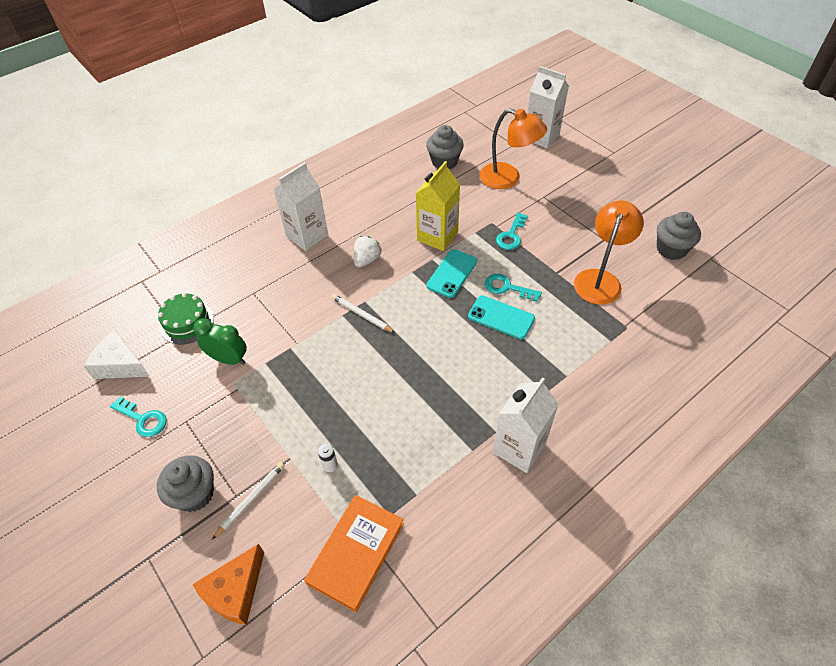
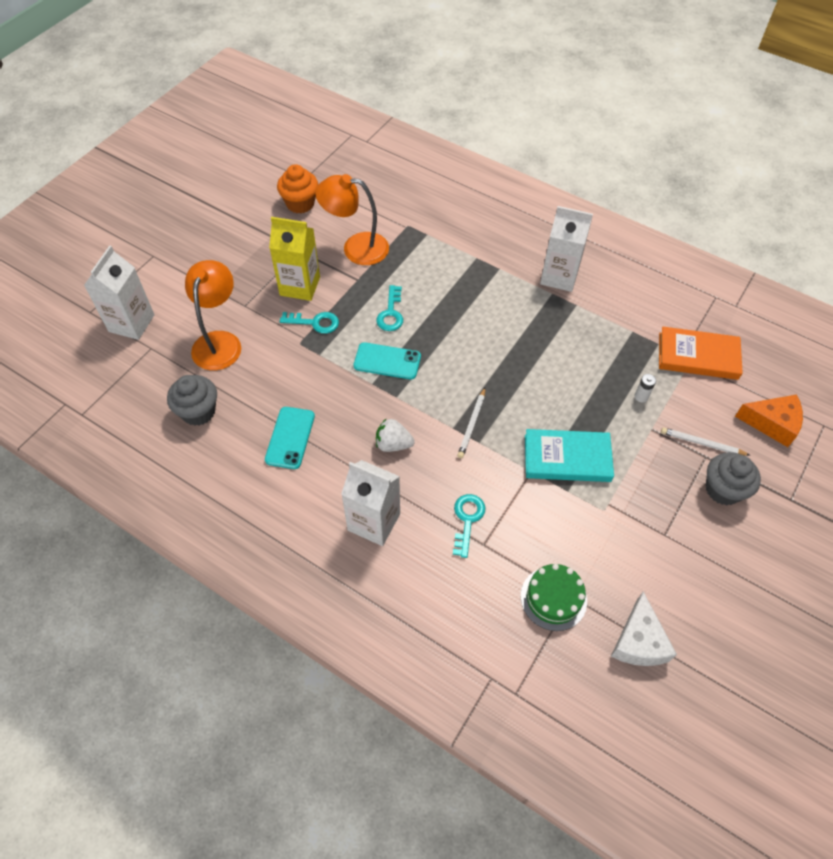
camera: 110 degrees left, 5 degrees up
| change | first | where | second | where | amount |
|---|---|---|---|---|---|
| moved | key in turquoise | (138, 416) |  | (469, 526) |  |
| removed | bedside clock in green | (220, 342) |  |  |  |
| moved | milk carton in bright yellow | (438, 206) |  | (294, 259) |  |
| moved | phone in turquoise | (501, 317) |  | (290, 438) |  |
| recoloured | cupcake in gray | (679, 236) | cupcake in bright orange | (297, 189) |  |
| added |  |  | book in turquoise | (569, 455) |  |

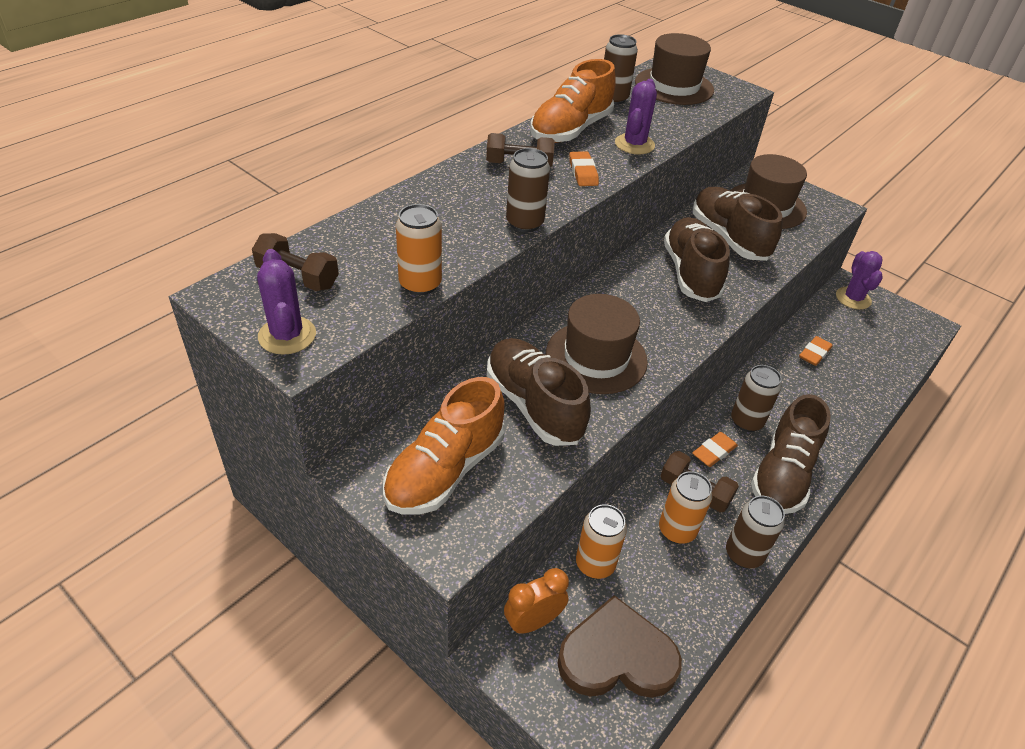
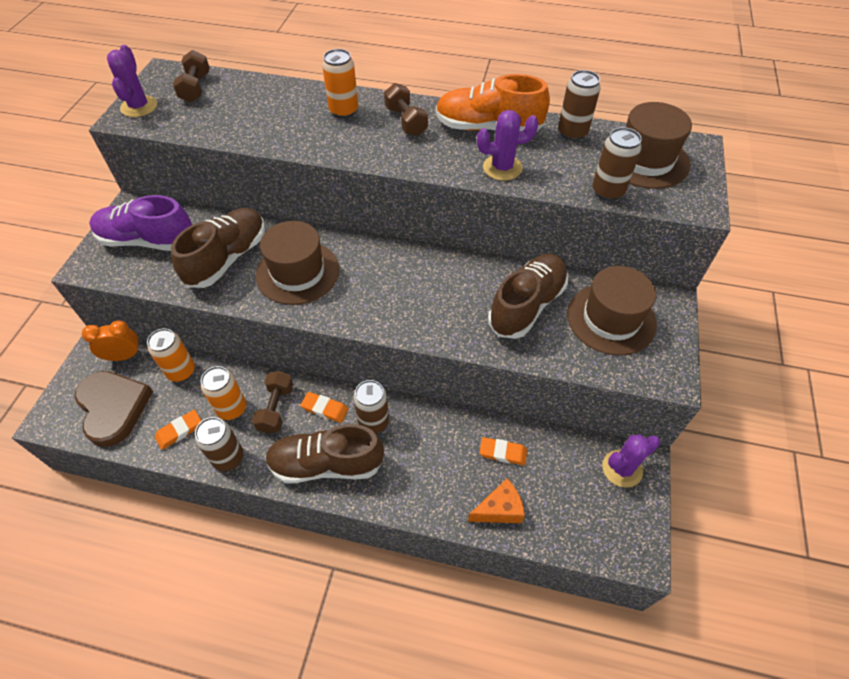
camera: 65 degrees right, 10 degrees up
| change | first | where | second | where | amount |
|---|---|---|---|---|---|
| turned | cactus in royal purple | (286, 302) |  | (132, 81) | 45 degrees counterclockwise |
| recoloured | lace-up shoe in bright orange | (444, 446) | lace-up shoe in royal purple | (140, 223) |  |
| moved | tin in bright orange | (419, 249) |  | (340, 83) |  |
| turned | bedside clock in bright orange | (536, 601) |  | (112, 340) | 45 degrees counterclockwise |
| moved | tin in dark brown | (528, 190) |  | (617, 164) |  |
| moved | gum eraser in bright orange | (584, 168) |  | (178, 430) |  |
| removed | lace-up shoe in dark brown | (697, 259) |  |  |  |
| added |  |  | cheese in bright orange | (496, 500) |  |

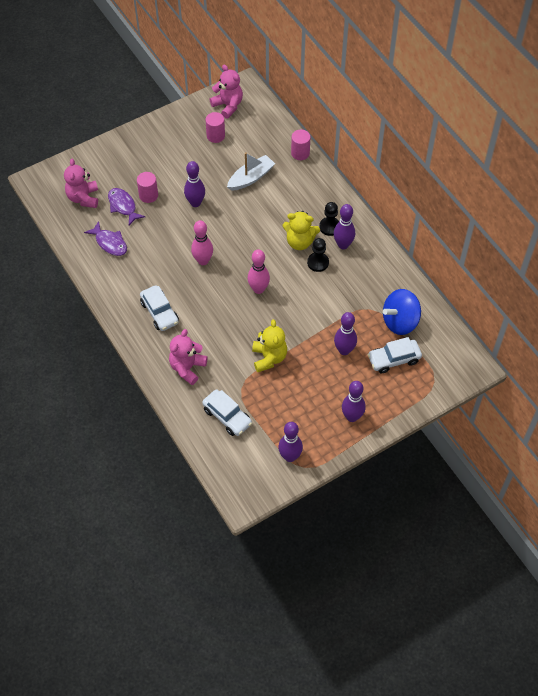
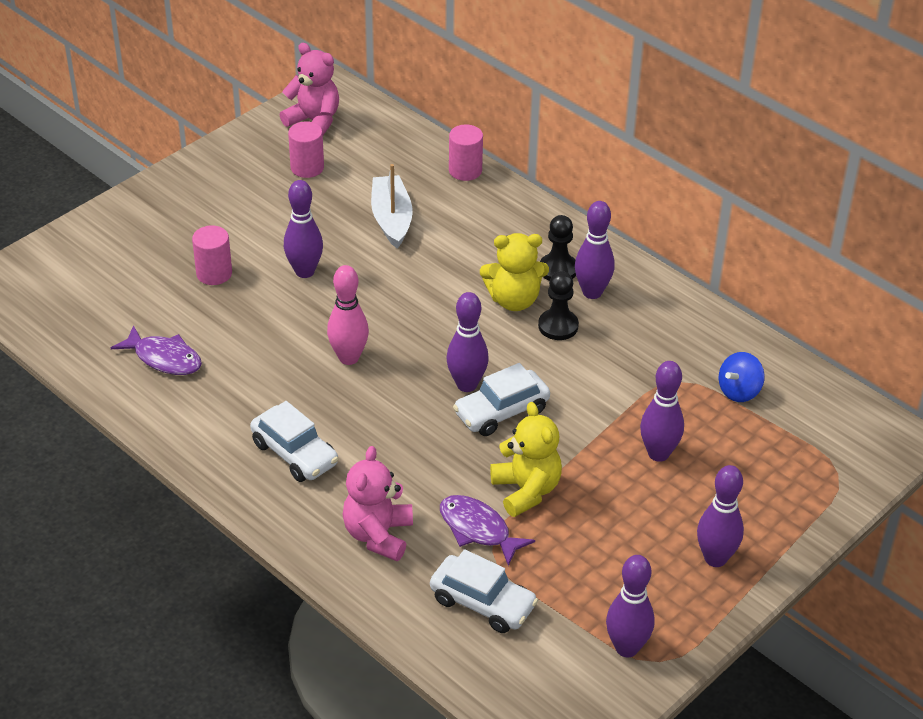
camera: 15 degrees left, 15 degrees down
| change | first | where | second | where | amount |
|---|---|---|---|---|---|
| removed | teddy in pink | (81, 183) |  |  |  |
| moved | toy fish in royal purple | (126, 206) |  | (487, 530) |  |
| turned | sailboat in snow-white | (251, 171) |  | (392, 206) | 45 degrees counterclockwise |
| recoloured | skittle in pink | (259, 271) | skittle in royal purple | (467, 342) |  |
| moved | toy car in snow-white | (395, 355) |  | (501, 399) |  |
| resized | toy top in blue | (402, 312) |  | (742, 377) | x0.59 |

Aim of the exercise = Reproduce the span beginning at the line with "removed | bedside" and ending at the last line of the entries above, inclusive, exactly as it stands. Exclude the pictures.

Completed exercise =
| removed | bedside clock in green | (220, 342) |  |  |  |
| moved | milk carton in bright yellow | (438, 206) |  | (294, 259) |  |
| moved | phone in turquoise | (501, 317) |  | (290, 438) |  |
| recoloured | cupcake in gray | (679, 236) | cupcake in bright orange | (297, 189) |  |
| added |  |  | book in turquoise | (569, 455) |  |

camera: 65 degrees right, 10 degrees up
| change | first | where | second | where | amount |
|---|---|---|---|---|---|
| turned | cactus in royal purple | (286, 302) |  | (132, 81) | 45 degrees counterclockwise |
| recoloured | lace-up shoe in bright orange | (444, 446) | lace-up shoe in royal purple | (140, 223) |  |
| moved | tin in bright orange | (419, 249) |  | (340, 83) |  |
| turned | bedside clock in bright orange | (536, 601) |  | (112, 340) | 45 degrees counterclockwise |
| moved | tin in dark brown | (528, 190) |  | (617, 164) |  |
| moved | gum eraser in bright orange | (584, 168) |  | (178, 430) |  |
| removed | lace-up shoe in dark brown | (697, 259) |  |  |  |
| added |  |  | cheese in bright orange | (496, 500) |  |

camera: 15 degrees left, 15 degrees down
| change | first | where | second | where | amount |
|---|---|---|---|---|---|
| removed | teddy in pink | (81, 183) |  |  |  |
| moved | toy fish in royal purple | (126, 206) |  | (487, 530) |  |
| turned | sailboat in snow-white | (251, 171) |  | (392, 206) | 45 degrees counterclockwise |
| recoloured | skittle in pink | (259, 271) | skittle in royal purple | (467, 342) |  |
| moved | toy car in snow-white | (395, 355) |  | (501, 399) |  |
| resized | toy top in blue | (402, 312) |  | (742, 377) | x0.59 |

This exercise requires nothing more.